For the entries below, report the number of lines where the string "orange" appears, and only that number.

→ **Provided records**
+ + + +

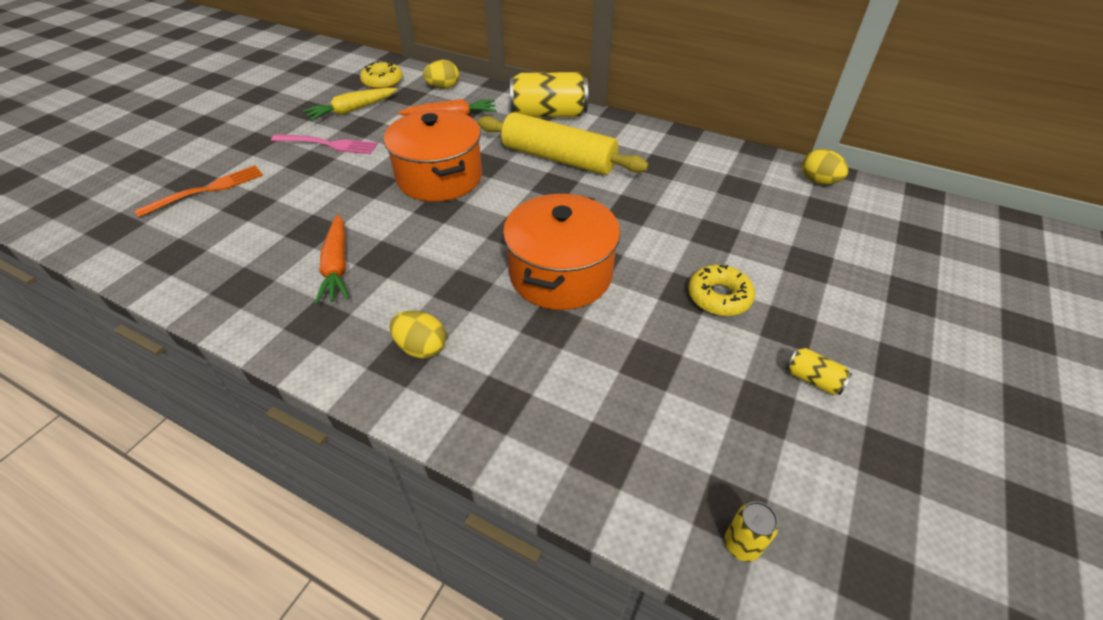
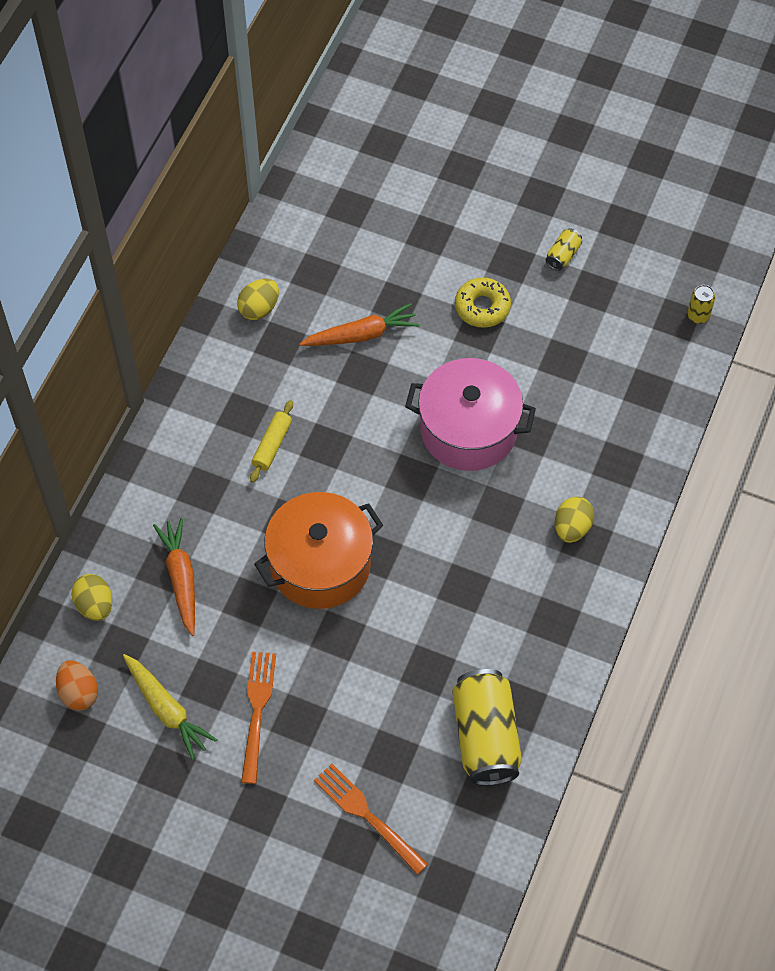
camera: 95 degrees left, 15 degrees up
(328, 144) = (257, 711): pink fork -> orange fork
(337, 266) = (481, 627): orange carrot -> orange carrot (361, 335)
(382, 82) = (79, 693): yellow donut -> orange egg
(549, 114) = (169, 463): yellow can -> yellow can (485, 736)
(558, 158) = (272, 445): yellow rolling pin -> yellow rolling pin, size x0.45
(560, 274) = (468, 430): orange pot -> pink pot
(818, 181) = (299, 203): yellow egg -> yellow egg (259, 308)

+ + + +

→ **Solution to this problem**
4